[Itens do conjunto de dados armazenados]
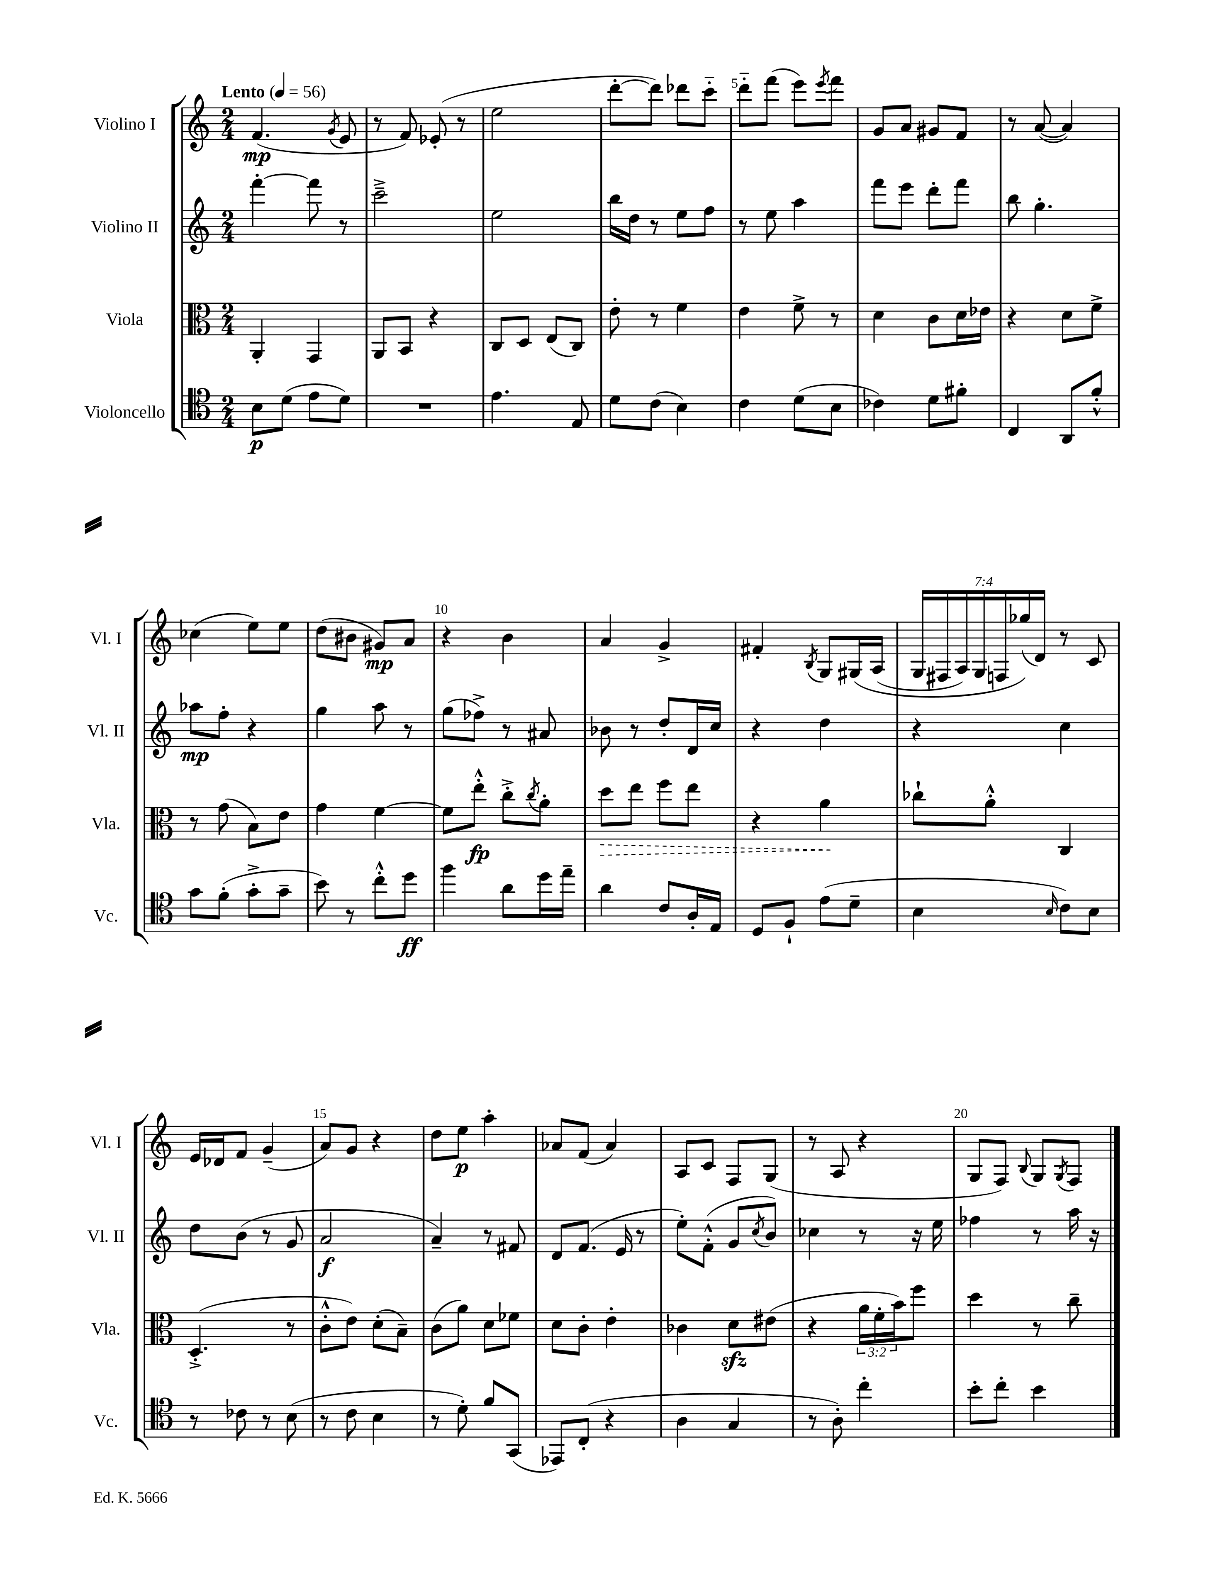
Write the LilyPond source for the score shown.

<<
\new StaffGroup <<
\new Staff = "s0" \with { instrumentName = "Violino I" shortInstrumentName = "Vl. I" } {
    \clef treble \key c \major \numericTimeSignature \time 2/4 \override Staff.TupletNumber.text = #tuplet-number::calc-fraction-text \tempo "Lento" 4 = 56
    f'4.\mp( \acciaccatura { g'8 } e'8 |
    r8 f'8) ees'8-.( r8 |
    e''2 |
    d'''8~-. d'''8) des'''8 c'''8-_ |
    d'''8-_ f'''8( e'''8) \acciaccatura { e'''8 } f'''8 |
    g'8 a'8 gis'8 f'8 |
    r8 a'8~( a'4) |
    ces''4( e''8) e''8 |
    d''8( bis'8 gis'8\mp) a'8 |
    r4 b'4 |
    a'4 g'4-> |
    fis'4-. \acciaccatura { b8 } g8 gis16\( a16( |
    \tuplet 7/4 { g16 fis16 a16) g16 f16 ges''16(\) d'16) } r8 c'8 |
    e'16 des'16 f'8 g'4--( |
    a'8) g'8 r4 |
    d''8 e''8\p a''4-. |
    aes'8 f'8( aes'4) |
    a8 c'8 f8 g8( |
    r8 a8 r4 |
    g8 f8) \appoggiatura { b8 } g8 \acciaccatura { g8 } f8 \bar "|." |
}
\new Staff = "s1" \with { instrumentName = "Violino II" shortInstrumentName = "Vl. II" } {
    \clef treble \key c \major \numericTimeSignature \time 2/4
    f'''4~-. f'''8 r8 |
    c'''2---> |
    e''2 |
    b''16 d''16 r8 e''8 f''8 |
    r8 e''8 a''4 |
    f'''8 e'''8 d'''8-. f'''8 |
    b''8 g''4.-. |
    aes''8\mp f''8-. r4 |
    g''4 a''8 r8 |
    g''8( fes''8->) r8 ais'8 |
    bes'8 r8 d''8-. d'16 c''16 |
    r4 d''4 |
    r4 c''4 |
    d''8 b'8( r8 g'8 |
    a'2\f |
    a'4--) r8 fis'8 |
    d'8 f'8.( e'16 r8 |
    e''8-.) f'8-.-^( g'8 \acciaccatura { c''8 } b'8) |
    ces''4 r8 r16 e''16 |
    fes''4 r8 a''16 r16 \bar "|." |
}
\new Staff = "s2" \with { instrumentName = "Viola" shortInstrumentName = "Vla." } {
    \clef alto \key c \major \numericTimeSignature \time 2/4 \override Staff.TupletNumber.text = #tuplet-number::calc-fraction-text
    a,4-. g,4 |
    a,8 b,8 r4 |
    c8 d8 e8( c8) |
    e'8-. r8 f'4 |
    e'4 f'8-> r8 |
    d'4 c'8 d'16 ees'16 |
    r4 d'8 f'8-> |
    r8 g'8( b8) e'8 |
    g'4 f'4~ |
    f'8 e''8-.-^\fp c''8-.-> \acciaccatura { c''8 } a'8-. |
    \once \override Hairpin.style = #'dashed-line d''8\> e''8 f''8 e''8 |
    r4 a'4\! |
    ces''8-! a'8-.-^ c4 |
    d4.-.->( r8 |
    c'8-.-^ e'8) d'8-.( b8--) |
    c'8( a'8) d'8 fes'8 |
    d'8 c'8-. e'4-. |
    ces'4 d'8\sfz eis'8( |
    r4 \tuplet 3/2 { a'16 f'16-. b'16) } f''8 |
    d''4 r8 c''8-- \bar "|." |
}
\new Staff = "s3" \with { instrumentName = "Violoncello" shortInstrumentName = "Vc." } {
    \clef tenor \key c \major \numericTimeSignature \time 2/4
    b8\p d'8( e'8 d'8) |
    R2 |
    e'4. e8 |
    d'8 c'8( b4) |
    c'4 d'8( b8 |
    ces'4) d'8 fis'8-. |
    c4 a,8 f'8-.-^ |
    g'8 f'8-.( g'8-.-> g'8-- |
    b'8) r8 c''8-.-^ d''8\ff |
    f''4 a'8 d''16 e''16-- |
    a'4 c'8 a16-. e16 |
    d8 f8-! e'8( d'8-- |
    b4 \grace { b16 } c'8) b8 |
    r8 ces'8 r8 b8( |
    r8 c'8 b4 |
    r8 d'8-.) f'8 g,8( |
    ees,8) c8-.( r4 |
    a4 g4 |
    r8 a8-.) c''4-. |
    b'8-. c''8-. b'4 \bar "|." |
}
>>
>>
\layout { \context { \Score \override BarNumber.break-visibility = ##(#f #t #t) barNumberVisibility = #(every-nth-bar-number-visible 5) } }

> Requisito
Identifique todas as linhas acima que contêm a cadeia "clef" e copie cada uma delas na íntegra.

> Resposta
    \clef treble \key c \major \numericTimeSignature \time 2/4 \override Staff.TupletNumber.text = #tuplet-number::calc-fraction-text \tempo "Lento" 4 = 56
    \clef treble \key c \major \numericTimeSignature \time 2/4
    \clef alto \key c \major \numericTimeSignature \time 2/4 \override Staff.TupletNumber.text = #tuplet-number::calc-fraction-text
    \clef tenor \key c \major \numericTimeSignature \time 2/4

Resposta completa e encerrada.